## YOUR ASSIGNMENT
The line with "C4: 33uF (plus N3, minus N1) -> none" through the last line of the entries: give these again exactly, and only these, without any pictures.

AVAILABLE DATA section start

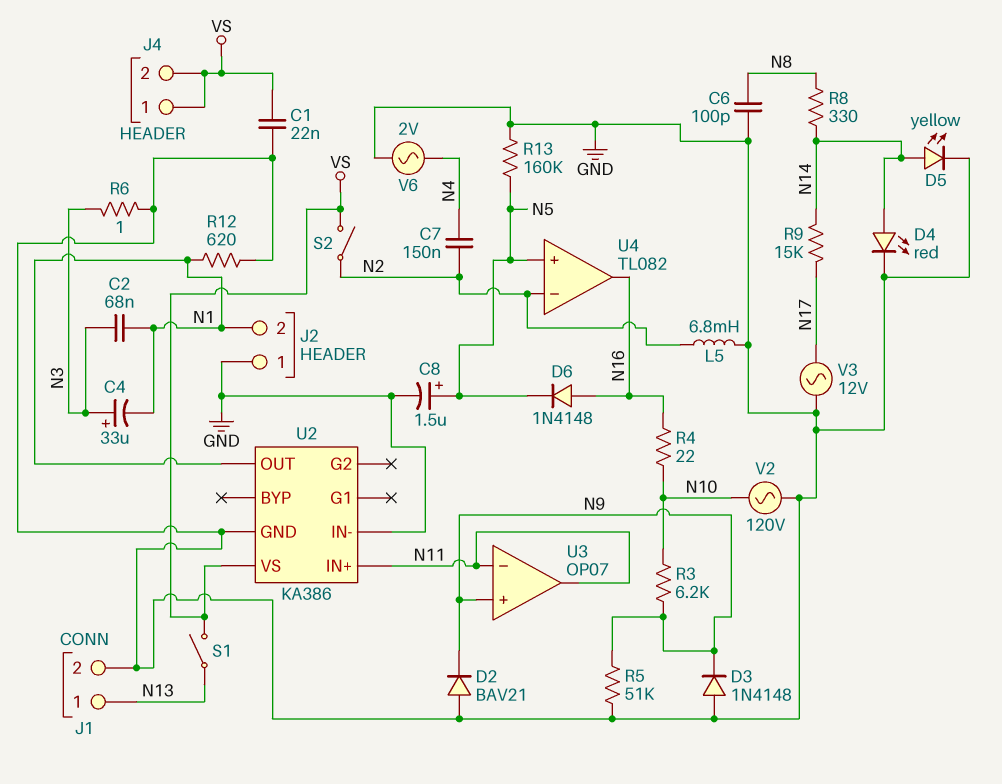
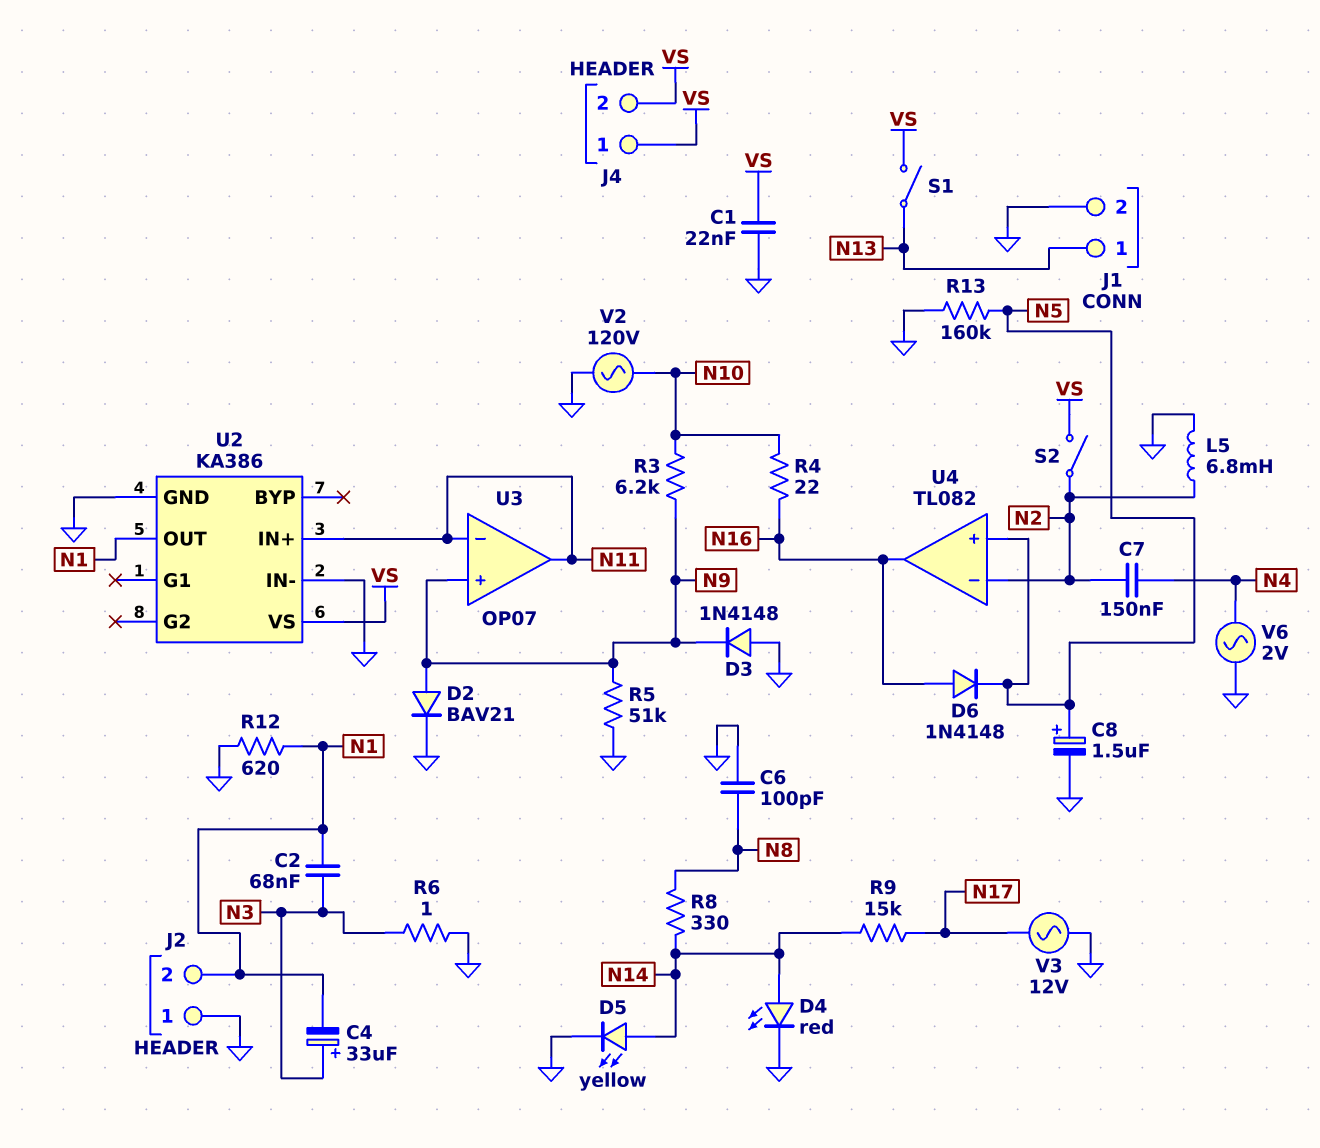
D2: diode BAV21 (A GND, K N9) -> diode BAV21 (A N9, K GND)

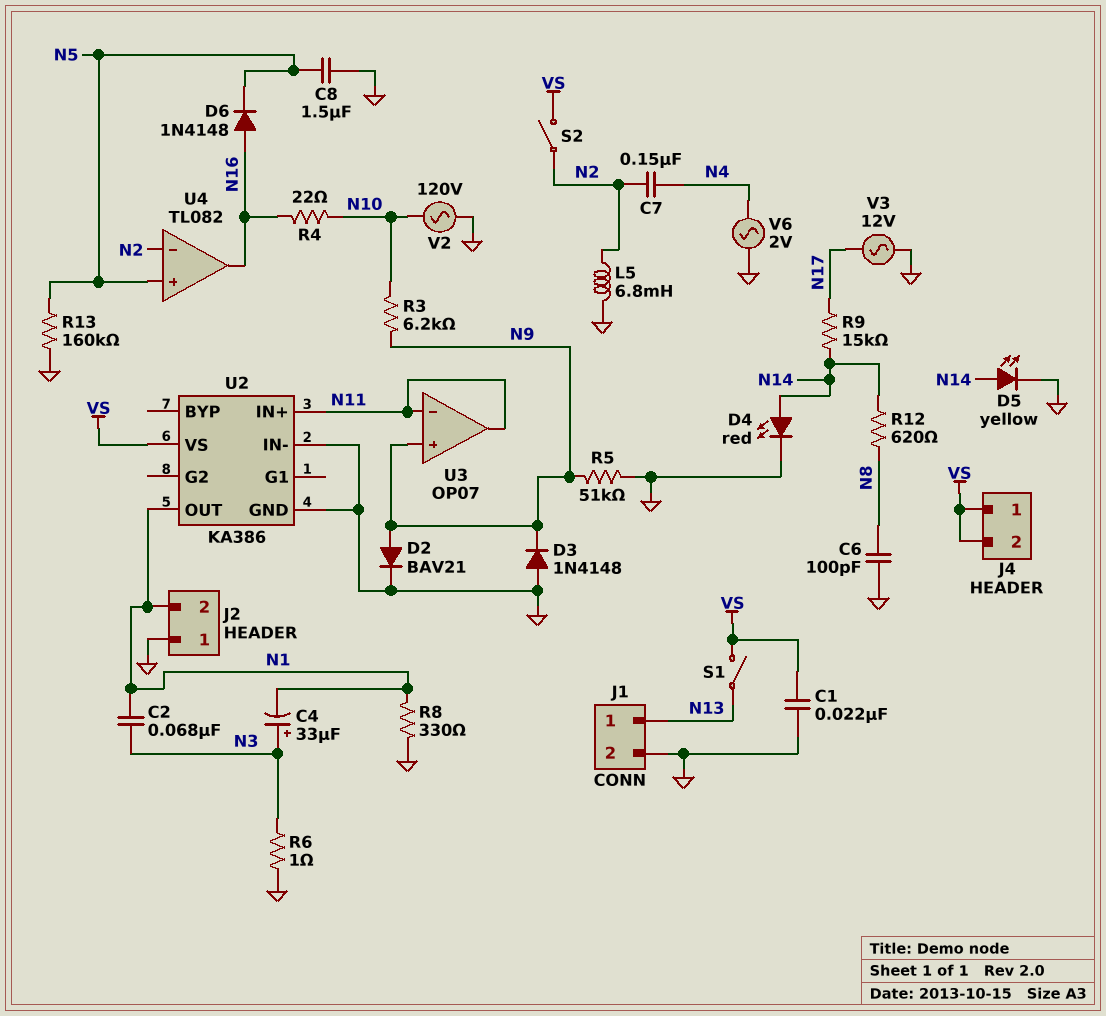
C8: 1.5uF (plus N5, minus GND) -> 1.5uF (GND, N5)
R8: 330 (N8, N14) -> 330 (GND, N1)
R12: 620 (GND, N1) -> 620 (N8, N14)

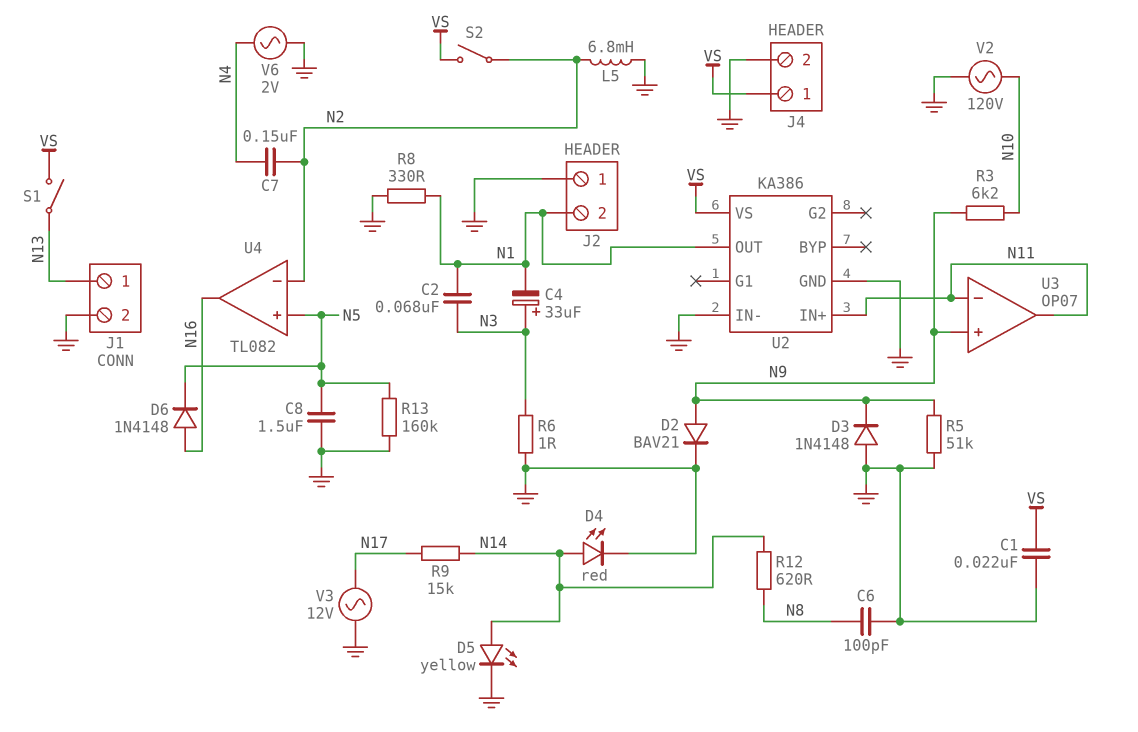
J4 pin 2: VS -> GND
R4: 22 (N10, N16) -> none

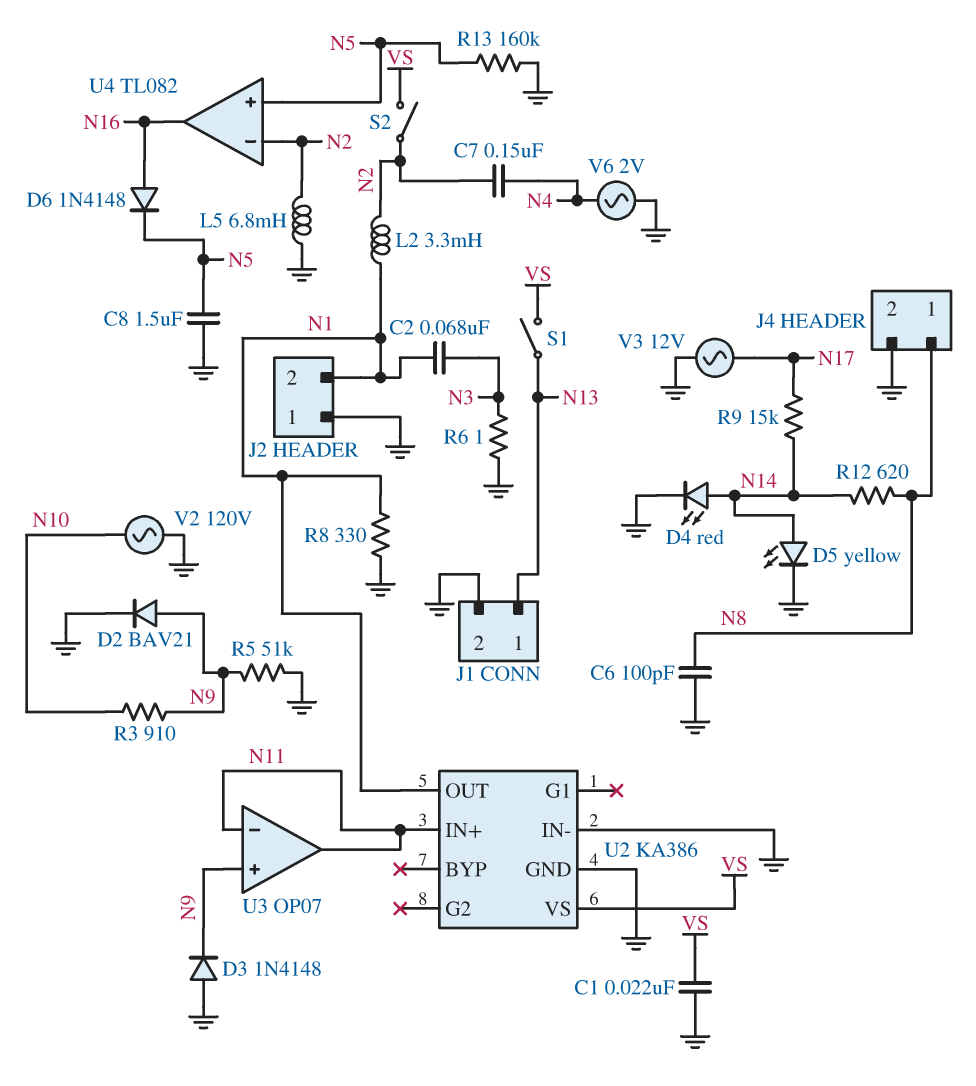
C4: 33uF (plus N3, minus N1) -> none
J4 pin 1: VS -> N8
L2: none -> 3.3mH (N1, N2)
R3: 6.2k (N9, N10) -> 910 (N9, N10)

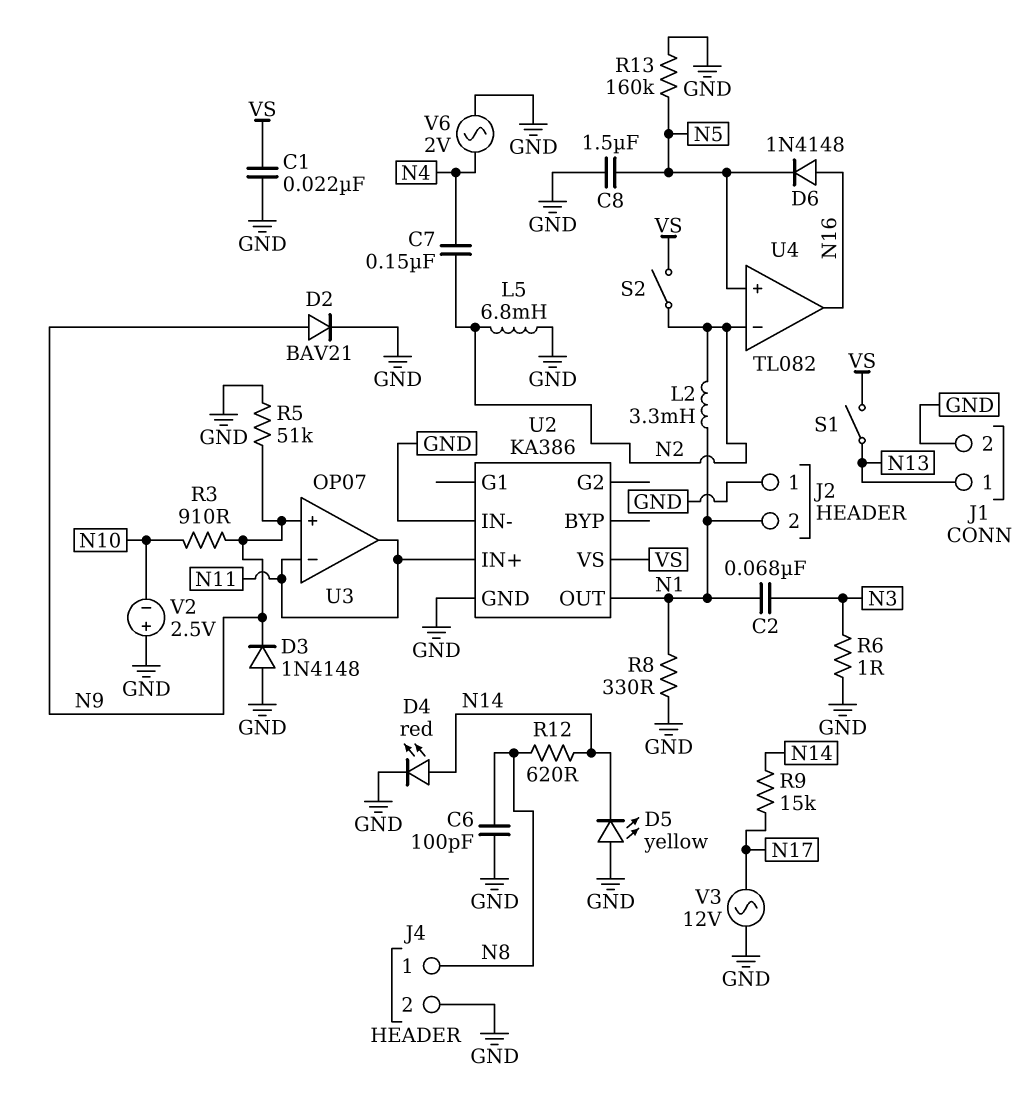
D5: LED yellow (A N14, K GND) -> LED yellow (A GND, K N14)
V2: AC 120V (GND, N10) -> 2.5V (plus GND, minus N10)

AVAILABLE DATA section end

## SOLUTION TO THIS TASK
C4: 33uF (plus N3, minus N1) -> none
J4 pin 1: VS -> N8
L2: none -> 3.3mH (N1, N2)
R3: 6.2k (N9, N10) -> 910 (N9, N10)

D5: LED yellow (A N14, K GND) -> LED yellow (A GND, K N14)
V2: AC 120V (GND, N10) -> 2.5V (plus GND, minus N10)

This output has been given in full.